=== Work order ===
Whenever a line of the records below contains the word "cone", copy that line.

[Dataset records]
------------------------------------------------

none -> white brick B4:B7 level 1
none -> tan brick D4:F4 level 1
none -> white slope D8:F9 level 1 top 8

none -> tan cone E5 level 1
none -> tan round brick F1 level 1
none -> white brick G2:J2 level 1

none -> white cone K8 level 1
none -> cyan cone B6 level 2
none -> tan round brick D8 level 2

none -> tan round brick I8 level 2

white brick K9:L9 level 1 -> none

------------------------------------------------

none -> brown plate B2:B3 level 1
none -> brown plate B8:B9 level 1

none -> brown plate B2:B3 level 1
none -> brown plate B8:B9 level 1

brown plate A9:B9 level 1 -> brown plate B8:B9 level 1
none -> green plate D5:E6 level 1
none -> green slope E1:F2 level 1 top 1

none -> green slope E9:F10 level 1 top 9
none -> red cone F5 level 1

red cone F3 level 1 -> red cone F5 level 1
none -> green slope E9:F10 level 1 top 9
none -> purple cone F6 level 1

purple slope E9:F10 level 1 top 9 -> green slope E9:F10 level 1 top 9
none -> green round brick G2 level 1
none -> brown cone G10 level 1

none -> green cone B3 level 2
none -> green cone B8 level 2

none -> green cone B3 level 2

------------------------------------------------

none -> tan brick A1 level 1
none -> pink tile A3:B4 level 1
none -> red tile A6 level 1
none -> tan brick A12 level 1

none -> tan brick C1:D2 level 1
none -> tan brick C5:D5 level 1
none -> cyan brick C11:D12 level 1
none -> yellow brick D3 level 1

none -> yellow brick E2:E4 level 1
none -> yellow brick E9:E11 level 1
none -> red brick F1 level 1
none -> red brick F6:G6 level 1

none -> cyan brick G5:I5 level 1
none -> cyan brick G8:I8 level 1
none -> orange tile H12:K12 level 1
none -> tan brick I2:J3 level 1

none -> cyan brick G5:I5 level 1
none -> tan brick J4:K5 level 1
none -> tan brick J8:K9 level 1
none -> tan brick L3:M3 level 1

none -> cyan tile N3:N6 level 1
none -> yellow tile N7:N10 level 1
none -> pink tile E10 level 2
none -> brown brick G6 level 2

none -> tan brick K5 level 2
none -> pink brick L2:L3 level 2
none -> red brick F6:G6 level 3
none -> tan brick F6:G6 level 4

------------------------------------------------

=== Expected answer ===
none -> tan cone E5 level 1
none -> white cone K8 level 1
none -> cyan cone B6 level 2
none -> red cone F5 level 1
red cone F3 level 1 -> red cone F5 level 1
none -> purple cone F6 level 1
none -> brown cone G10 level 1
none -> green cone B3 level 2
none -> green cone B8 level 2
none -> green cone B3 level 2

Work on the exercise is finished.